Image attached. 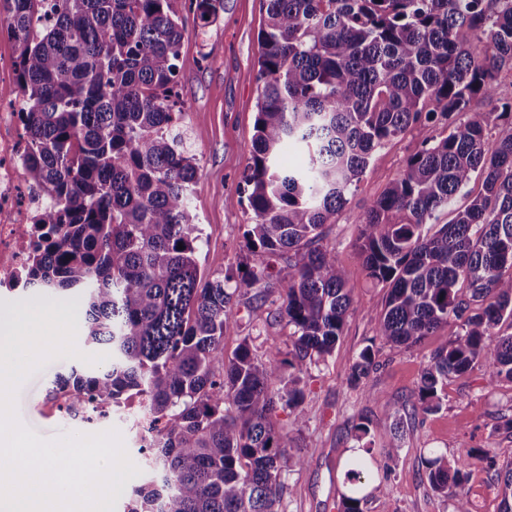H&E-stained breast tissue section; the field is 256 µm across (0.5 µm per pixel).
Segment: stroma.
I'll return each instance as SVG.
<instances>
[{"instance_id":"35a3bbf8","label":"stroma","mask_w":512,"mask_h":512,"mask_svg":"<svg viewBox=\"0 0 512 512\" xmlns=\"http://www.w3.org/2000/svg\"><path fill=\"white\" fill-rule=\"evenodd\" d=\"M182 15L187 33L177 81L186 112L185 143L200 166L190 196L191 209L203 230L200 264L212 273L243 269L248 265L244 233L254 214L239 181L255 134L257 38L265 4L264 0H224L219 19L203 29L196 26L190 10H183ZM417 143L409 132L375 150L347 204L322 228L324 243L334 247L338 264L348 273L352 304L332 355L302 376L303 418L285 410L277 416L293 439L290 456L307 460L301 468L288 466L283 476L286 512H339L346 491L347 459L360 445L378 450L396 419L404 426L403 447L383 483L385 499H372L368 512H453L452 499L434 492L425 480L422 460L433 452L453 458L464 451L470 454L465 489L472 512L499 510V486L487 457L495 455L502 466L512 462V433L500 427L503 418L512 414V381L490 385L483 372L475 369L449 378L438 412L416 417L409 413L429 355L454 338L456 323H448L411 350L380 348V367L366 383L357 388L347 383L351 364L375 335L386 298L385 288L372 283L363 271L357 220L402 172ZM276 269L266 300L237 299L224 337L225 351H233L245 339L260 354L272 346L287 347L288 327L279 313L280 295L288 283L287 261L279 260ZM51 305L78 317L83 314L82 300L76 294L57 300L40 290L0 288V316ZM72 365L67 358L52 360L19 389L18 417L40 437L49 439L60 433L57 422L62 415L50 409L46 393L56 375L68 373ZM362 422L369 432L359 440L355 428ZM68 426L83 434L120 432L129 458L140 470L116 503L118 512H123L134 489L144 482L150 459L125 409L113 410L108 420H72Z\"/></svg>"}]
</instances>
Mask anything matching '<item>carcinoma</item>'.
I'll use <instances>...</instances> for the list:
<instances>
[{
	"mask_svg": "<svg viewBox=\"0 0 512 512\" xmlns=\"http://www.w3.org/2000/svg\"><path fill=\"white\" fill-rule=\"evenodd\" d=\"M17 52L30 182L46 201L24 289L84 298V342L106 365L55 377L68 415L86 421L147 402L138 427L153 476L124 512H285L283 467L291 437L281 409L303 417L300 374L332 353L351 304L348 274L322 243V226L347 202L378 147L411 130L419 146L359 216L366 276L388 289L374 339L417 347L454 321L459 332L428 357L415 416L442 406L452 375L475 368L489 384L512 380V101L497 72L512 66V0H265L258 36L255 138L240 184L255 222L245 231L254 265L240 278L206 274L202 229L189 197L199 165L179 133L186 112L176 81L186 29L181 0H0ZM198 27L224 0H190ZM446 121L438 142L430 123ZM499 122L495 138L491 121ZM306 150L296 169L283 147ZM483 192L454 218L474 174ZM292 269L281 304L288 358L255 353L248 338L228 354L233 299L266 297L269 259ZM373 346L348 383L376 369ZM398 424L381 444L401 450ZM432 490L458 491L467 455L423 461ZM494 468L499 512H512V463ZM341 512H365L375 472L346 462Z\"/></svg>",
	"mask_w": 512,
	"mask_h": 512,
	"instance_id": "1",
	"label": "carcinoma"
}]
</instances>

---------------

● **Exercise objective**
Report how many lines include the word "carcinoma". Give nothing but the number.

● **Solution for this task**
2